● **What is expected**
Each line in the data holding "grey" should be listed.

● **Provided information**
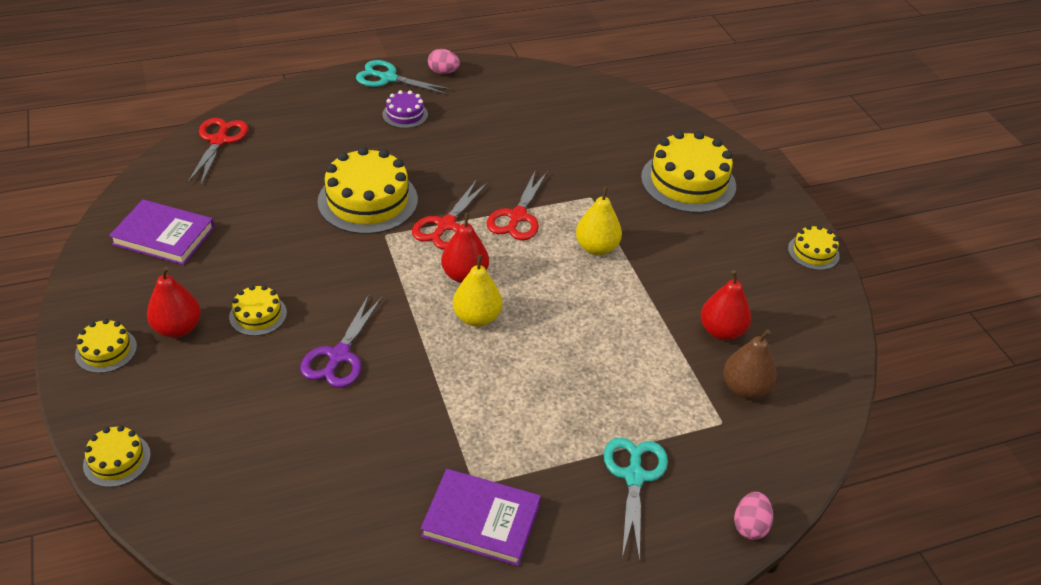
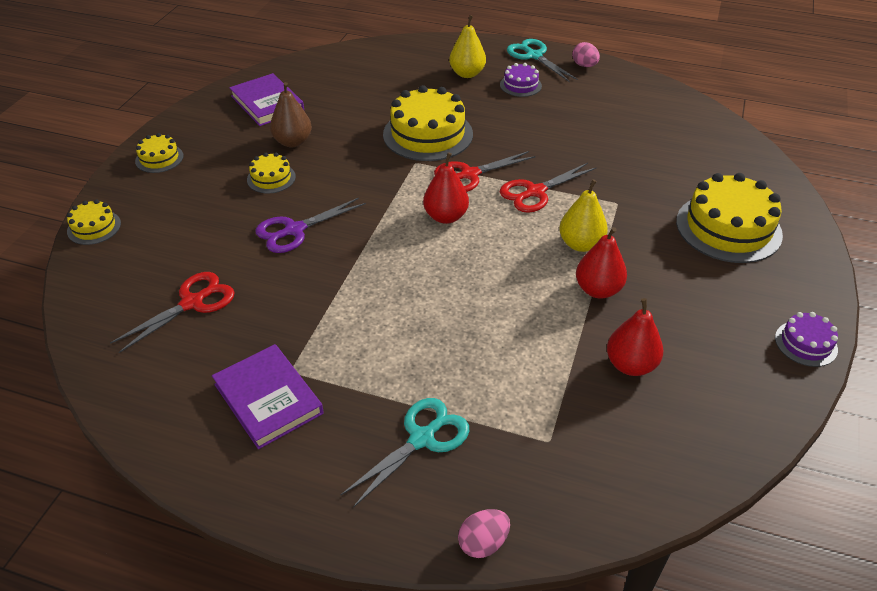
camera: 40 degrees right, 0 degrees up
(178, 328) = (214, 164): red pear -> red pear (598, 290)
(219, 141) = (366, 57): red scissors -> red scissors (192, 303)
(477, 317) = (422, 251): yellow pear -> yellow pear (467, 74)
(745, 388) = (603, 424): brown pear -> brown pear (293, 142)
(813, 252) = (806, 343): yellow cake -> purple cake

--

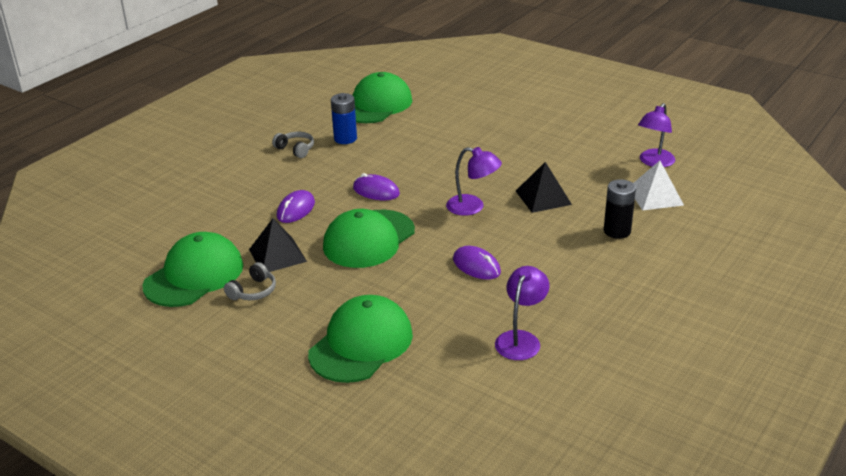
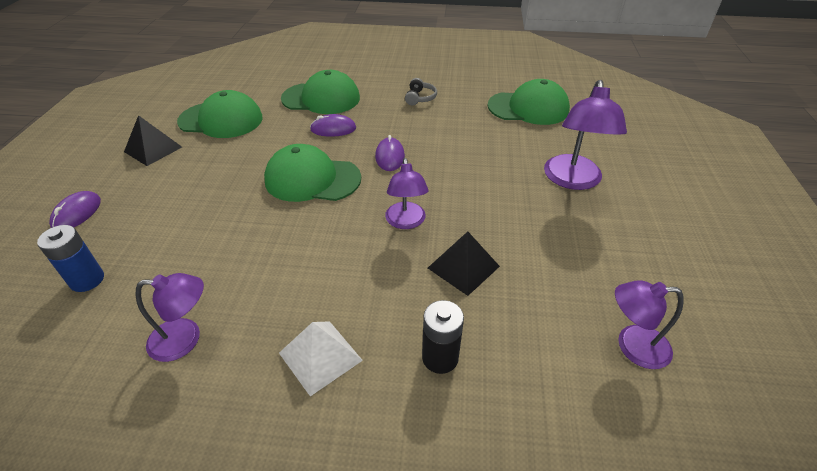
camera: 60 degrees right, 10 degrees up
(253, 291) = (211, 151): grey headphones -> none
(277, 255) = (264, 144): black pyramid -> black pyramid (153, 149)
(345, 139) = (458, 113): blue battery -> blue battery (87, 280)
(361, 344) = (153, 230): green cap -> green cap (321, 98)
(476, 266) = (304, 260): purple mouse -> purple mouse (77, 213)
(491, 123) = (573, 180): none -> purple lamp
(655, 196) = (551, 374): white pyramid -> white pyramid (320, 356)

...

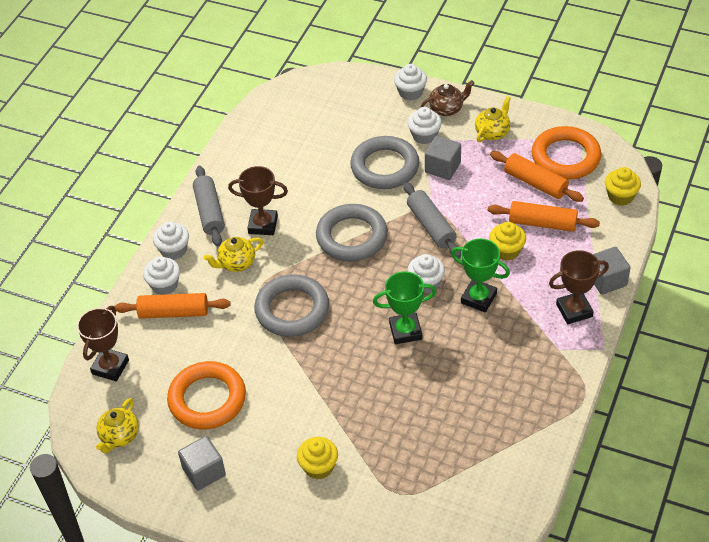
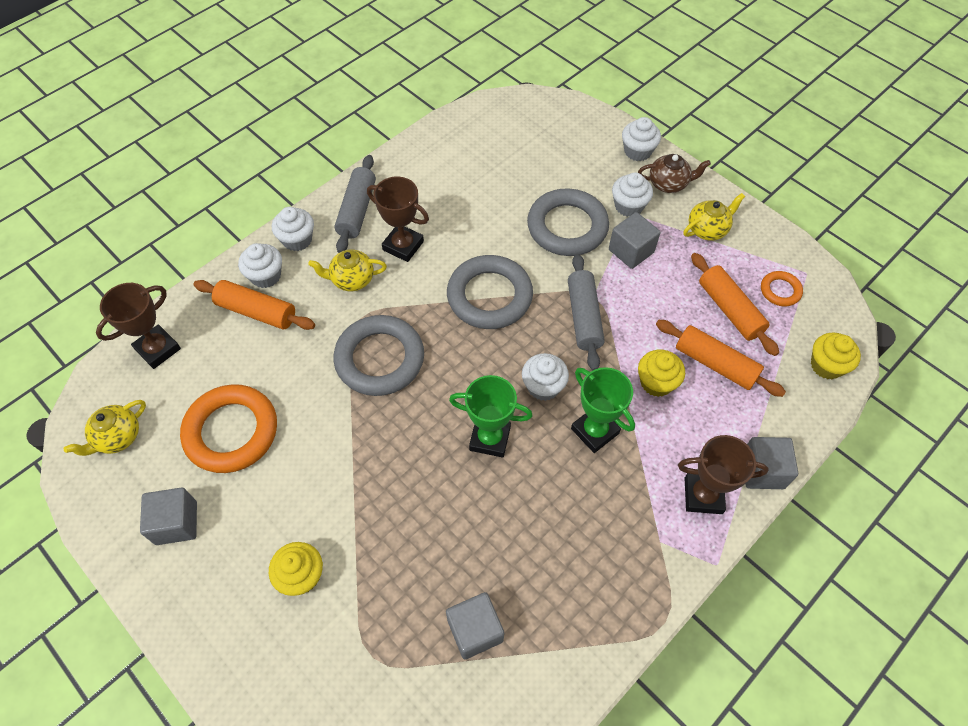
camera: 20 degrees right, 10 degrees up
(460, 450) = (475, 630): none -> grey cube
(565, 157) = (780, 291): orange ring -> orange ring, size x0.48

● **Answer to this exercise**
(253, 291) = (211, 151): grey headphones -> none
(460, 450) = (475, 630): none -> grey cube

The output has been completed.